*** SUPPLIED INFORMATION Section Begins ***
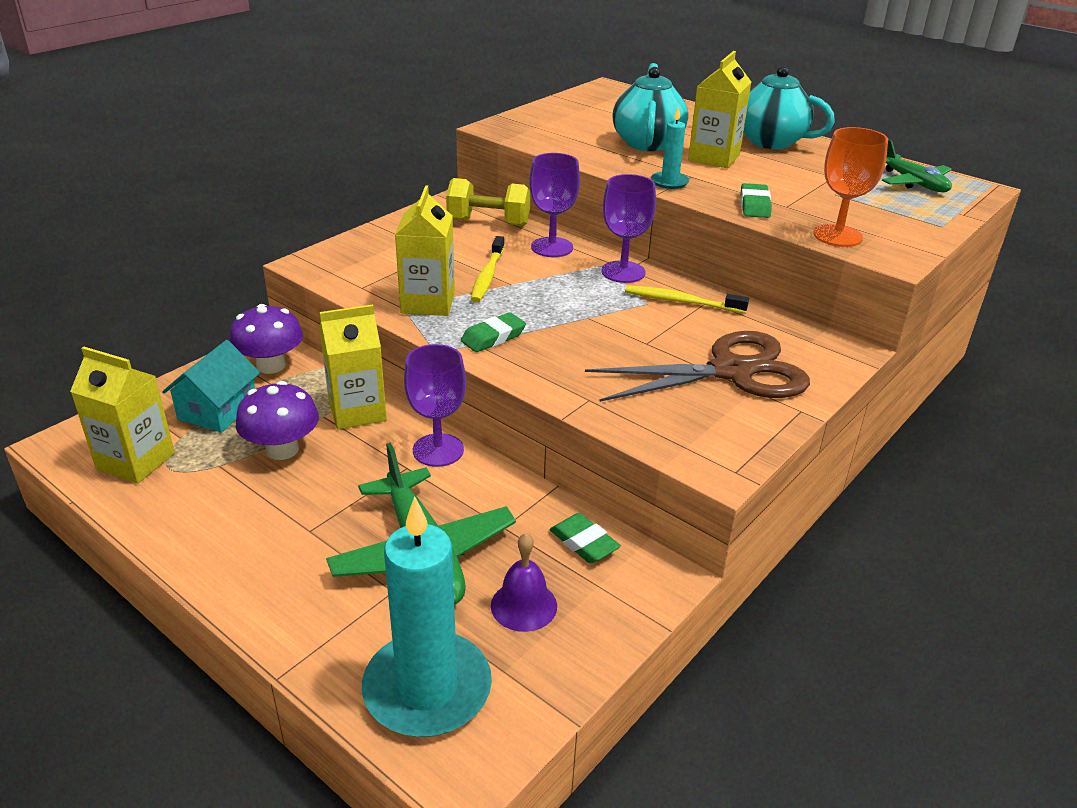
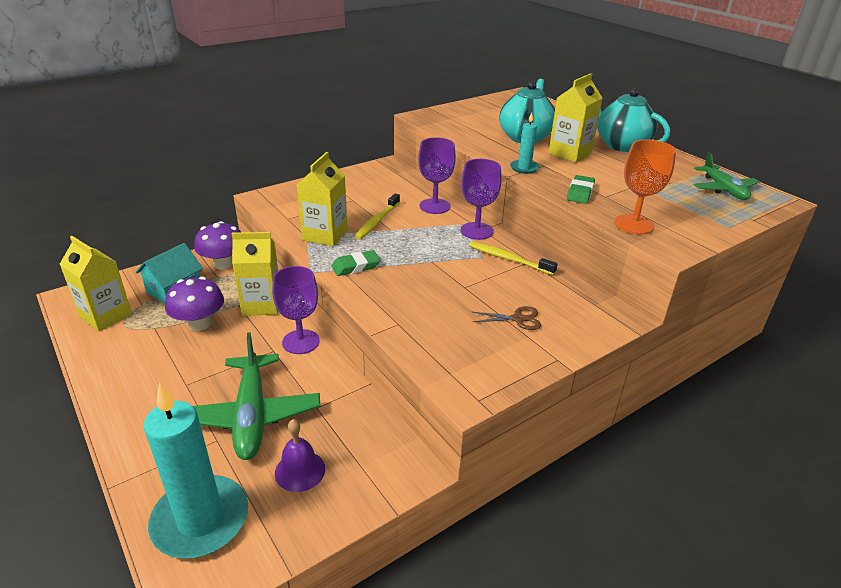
camera: 15 degrees right, 0 degrees up
(488, 222) = (400, 183): yellow dumbbell -> none
(584, 543) = (367, 431): green eraser -> none
(731, 371) = (518, 319): brown scissors -> brown scissors, size x0.41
*** SUPPLIED INFORMATION Section Ends ***
WHAT TO PRODUCE =>
The result should be the material above, unchanged and free of pictures; please print it.

WRITTEN ANSWER =>
camera: 15 degrees right, 0 degrees up
(488, 222) = (400, 183): yellow dumbbell -> none
(584, 543) = (367, 431): green eraser -> none
(731, 371) = (518, 319): brown scissors -> brown scissors, size x0.41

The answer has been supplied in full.